WRITTEN TASK -
Please start at the line that has "Determine the (x, y)" and stop after the line that has "bleacher (198, 356)", rewriting only those records, request included. Multiply each coordinate in the answers by 1.7 and round it to a whole number, with halves rounding up.

DATA IN THIS EXERCISE -
######

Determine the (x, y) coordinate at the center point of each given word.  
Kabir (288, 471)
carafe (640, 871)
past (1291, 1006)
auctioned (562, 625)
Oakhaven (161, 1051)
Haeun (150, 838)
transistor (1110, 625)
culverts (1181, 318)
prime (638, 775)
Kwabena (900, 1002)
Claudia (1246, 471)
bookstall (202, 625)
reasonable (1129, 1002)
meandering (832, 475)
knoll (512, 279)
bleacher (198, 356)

######

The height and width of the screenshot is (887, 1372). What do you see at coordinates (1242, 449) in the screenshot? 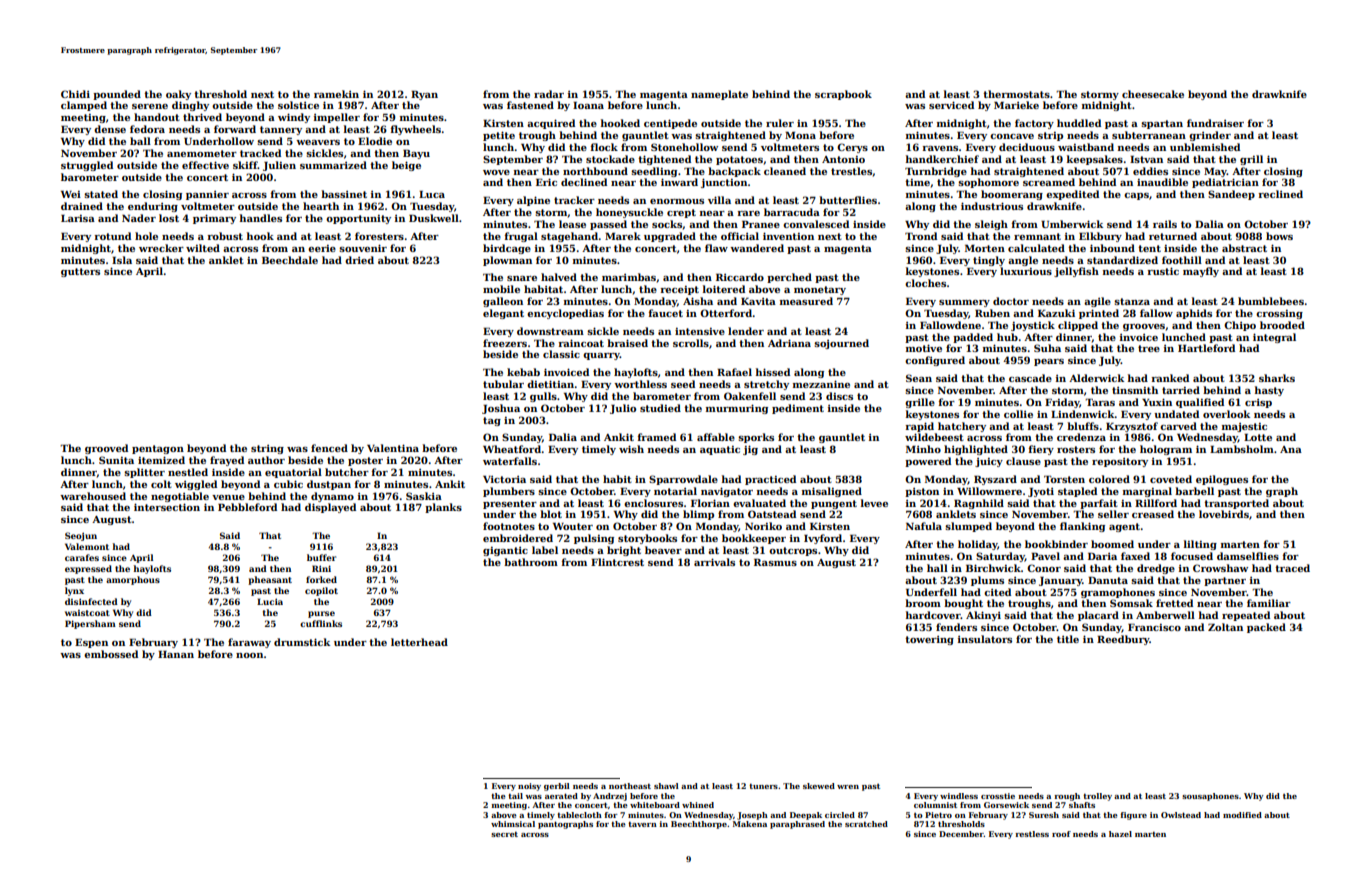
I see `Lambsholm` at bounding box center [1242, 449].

######

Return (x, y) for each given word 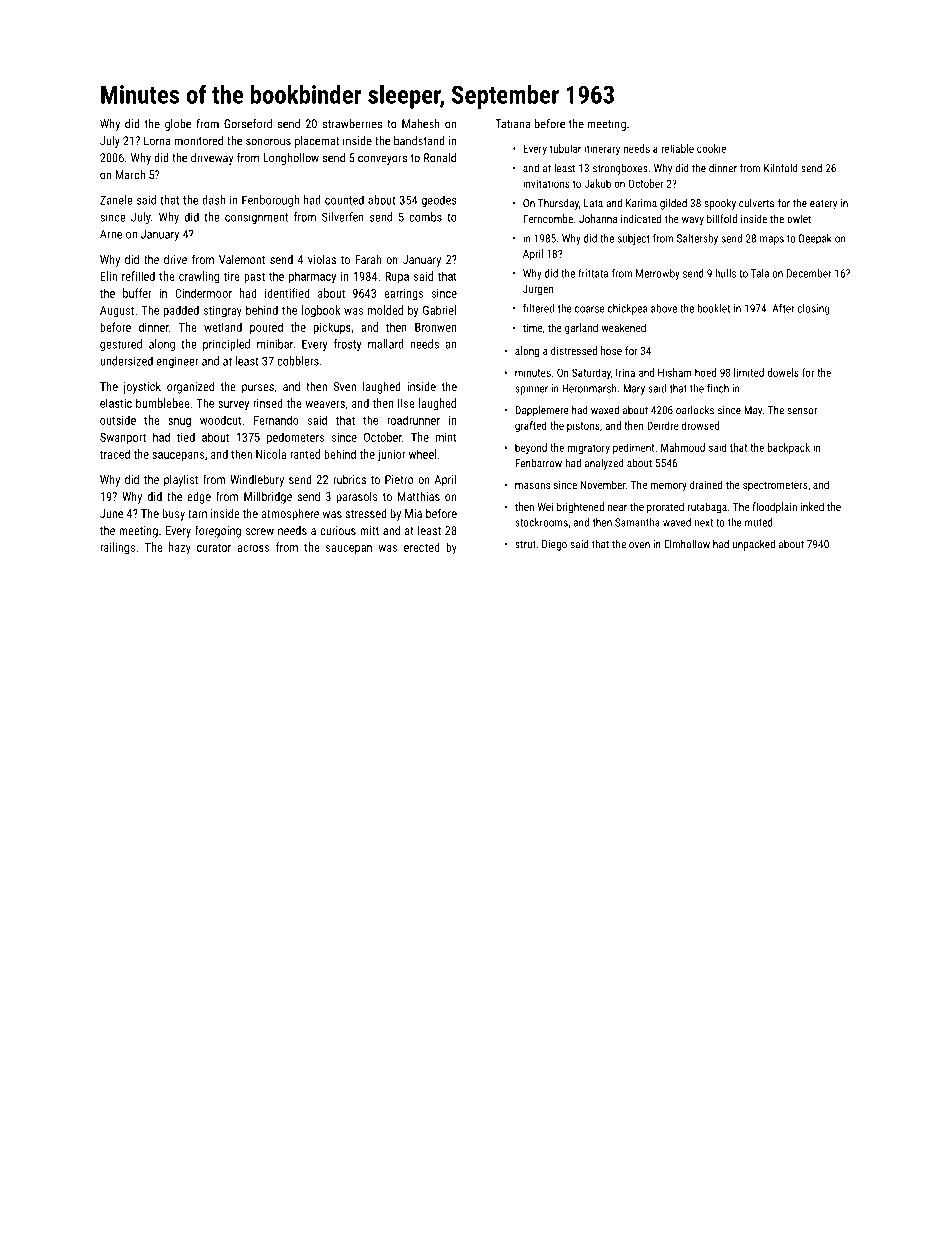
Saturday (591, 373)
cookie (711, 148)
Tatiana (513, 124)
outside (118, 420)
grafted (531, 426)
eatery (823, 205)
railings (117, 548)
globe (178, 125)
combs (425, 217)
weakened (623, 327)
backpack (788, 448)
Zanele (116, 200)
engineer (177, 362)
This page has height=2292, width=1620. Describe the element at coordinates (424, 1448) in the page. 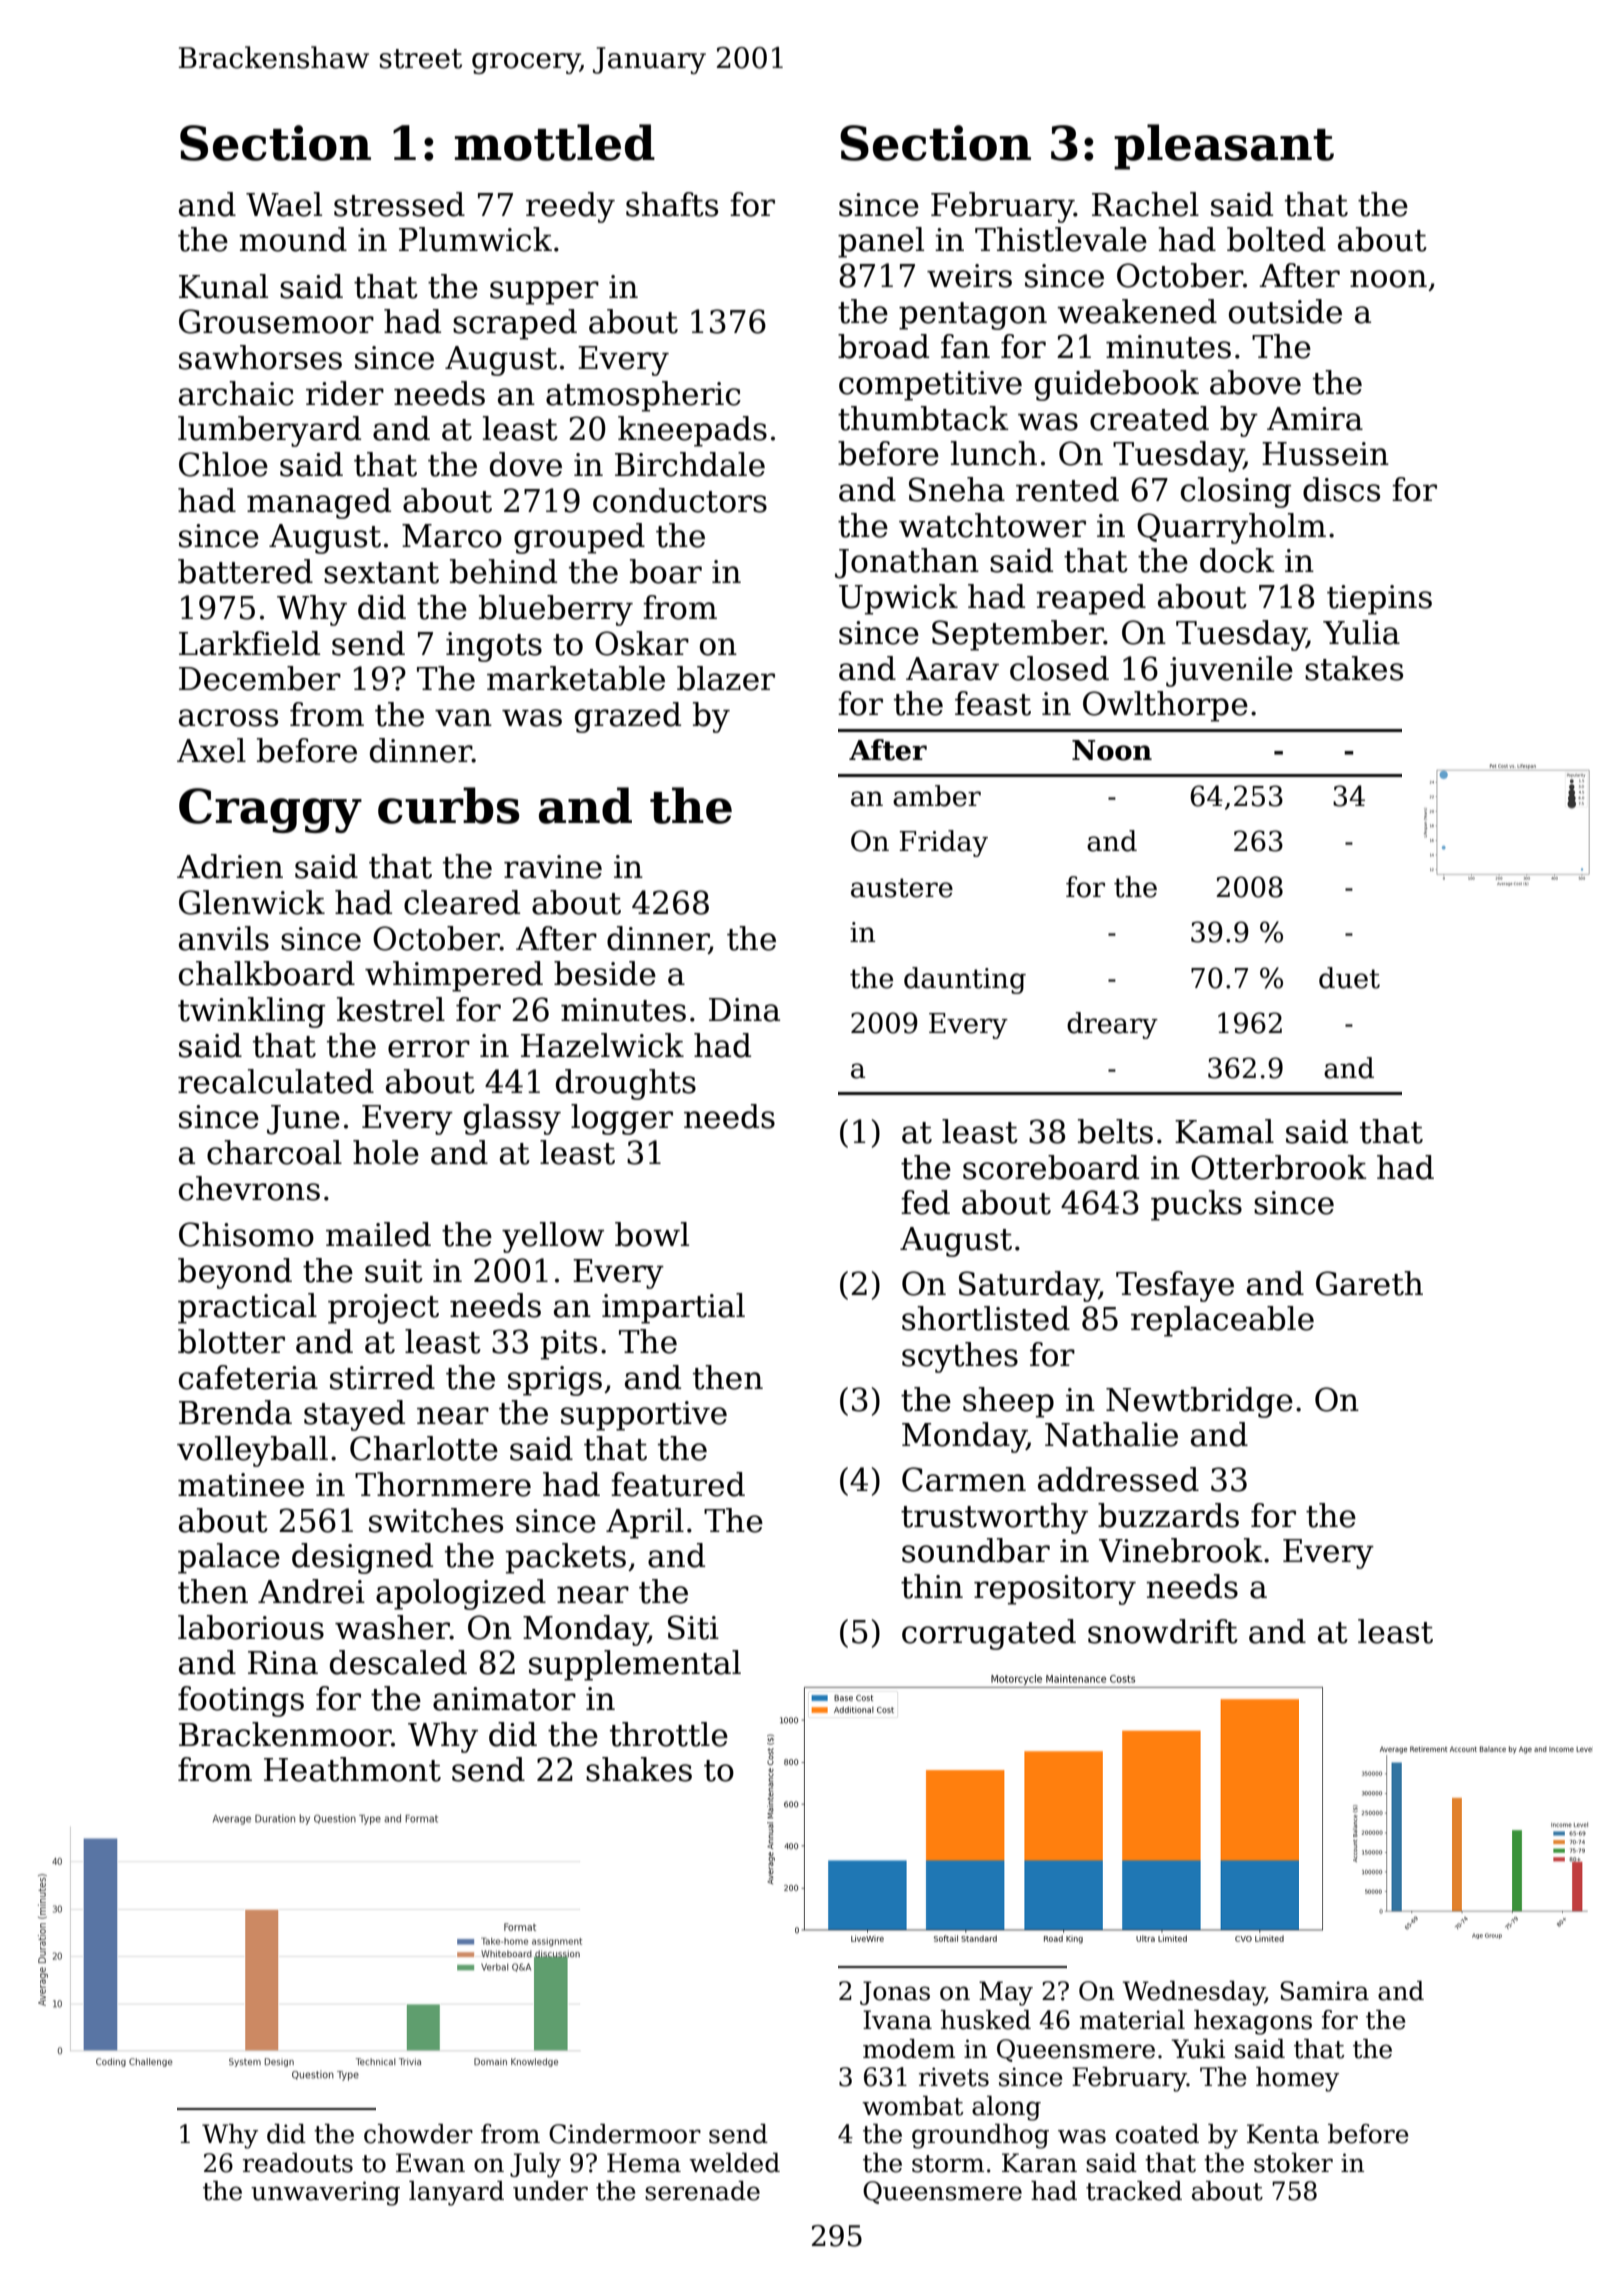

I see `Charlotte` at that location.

######

TASK RESULT -
Determine the (x, y) coordinate at the center point of each given word.  
Kabir (490, 801)
carafe (1088, 1481)
past (2195, 1710)
auctioned (955, 1063)
Oakhaven (274, 1787)
Haeun (255, 1425)
transistor (1887, 1063)
culverts (2008, 541)
prime (1085, 1318)
Kwabena (1530, 1703)
Claudia (2118, 801)
bookstall (343, 1063)
reasonable (1919, 1703)
meandering (1414, 808)
knoll (870, 474)
bleacher (337, 605)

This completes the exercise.